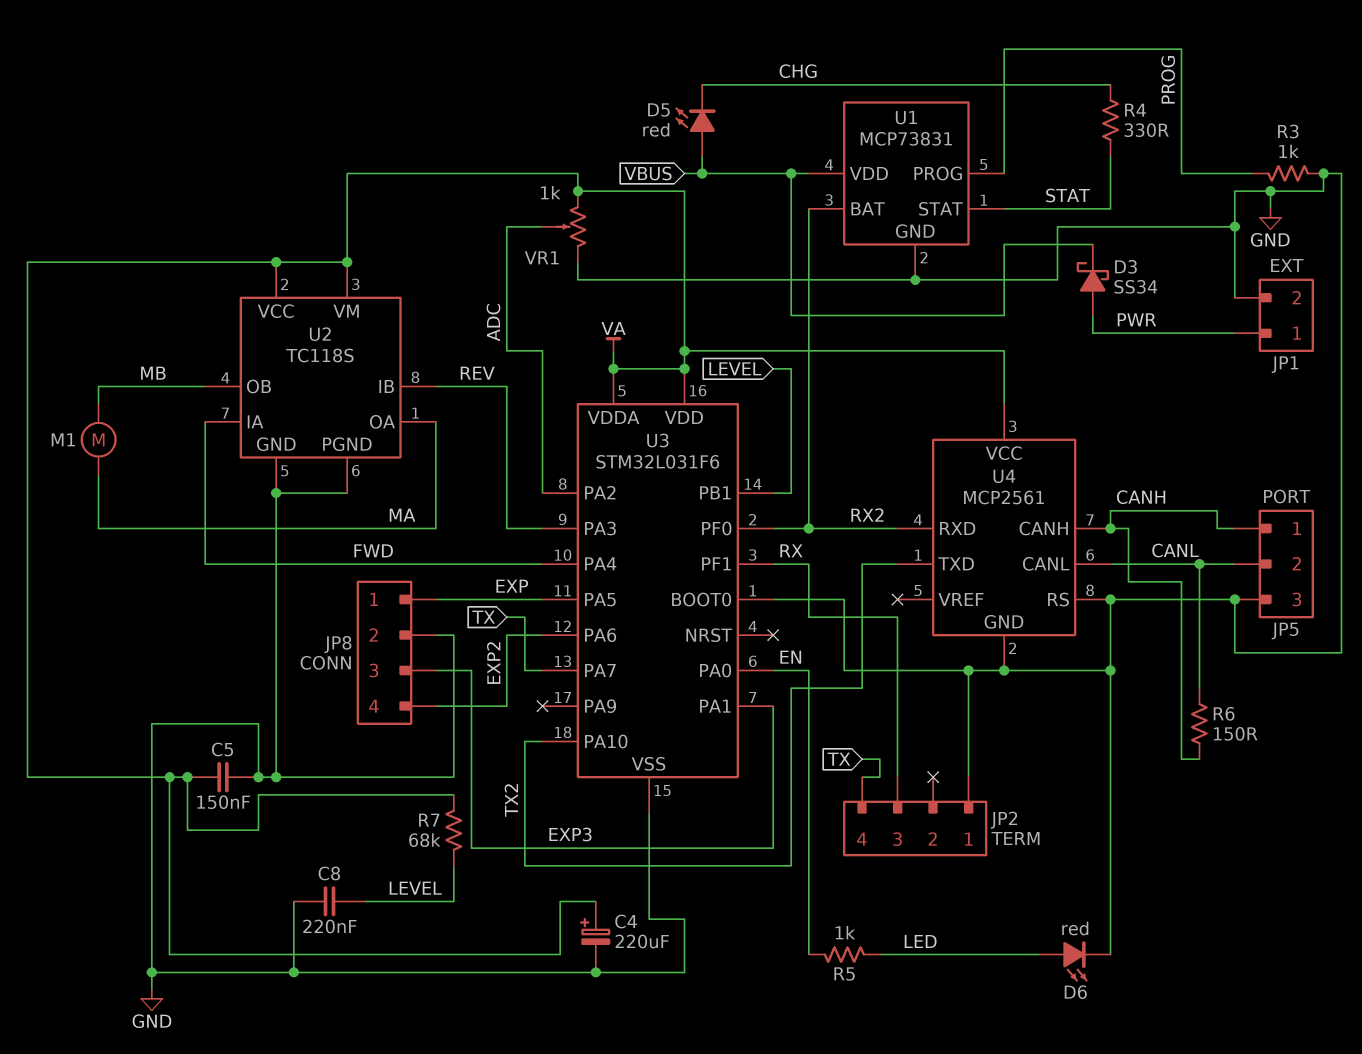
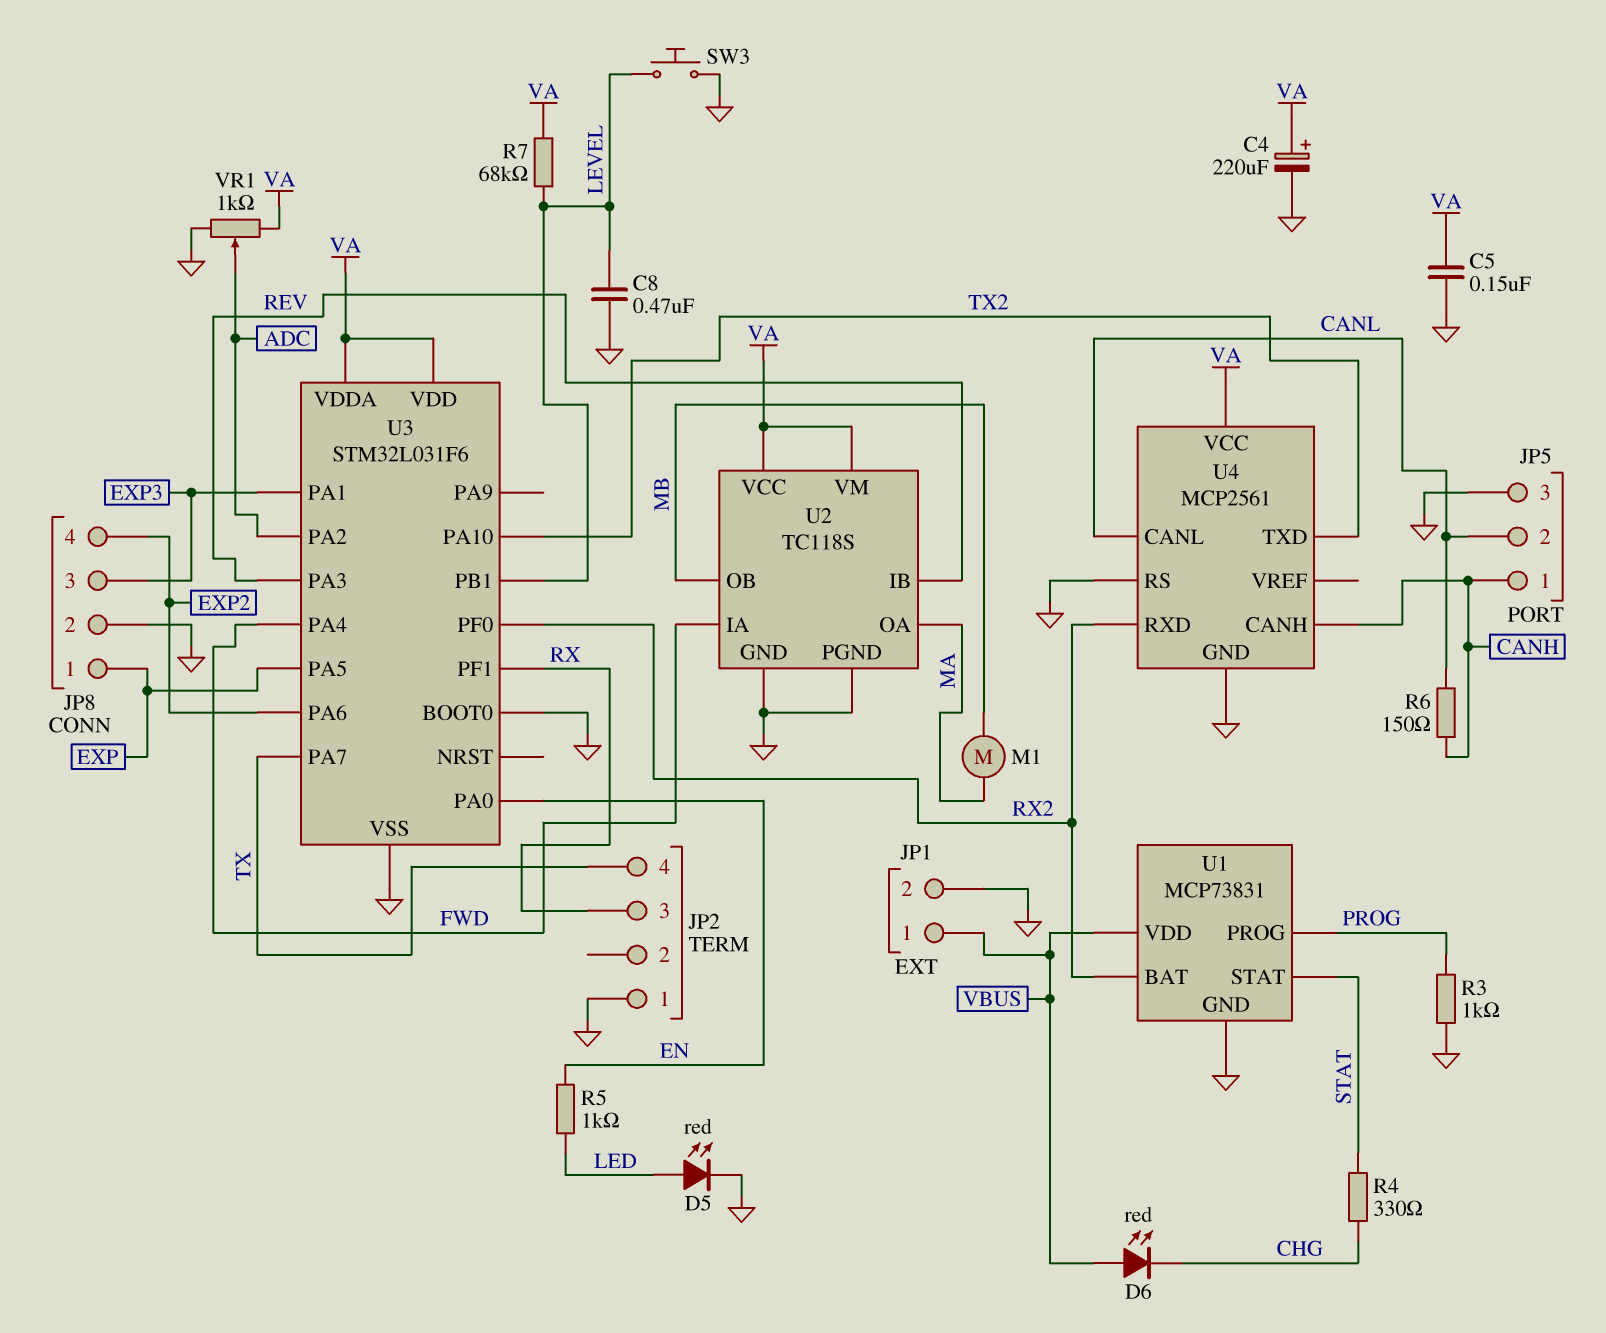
C8: 220nF (GND, LEVEL) -> 470nF (GND, LEVEL)
D3: schottky SS34 (A PWR, K VBUS) -> none
D5: LED red (A VBUS, K CHG) -> LED red (A LED, K GND)
D6: LED red (A LED, K GND) -> LED red (A VBUS, K CHG)
JP1 pin 1: PWR -> VBUS
SW3: none -> button (GND, LEVEL)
= = = = = = =
Problem details> Beginning at the line that holds "D5: LED red", write out word for word each line through the end of the records.

Response to the task>
D5: LED red (A VBUS, K CHG) -> LED red (A LED, K GND)
D6: LED red (A LED, K GND) -> LED red (A VBUS, K CHG)
JP1 pin 1: PWR -> VBUS
SW3: none -> button (GND, LEVEL)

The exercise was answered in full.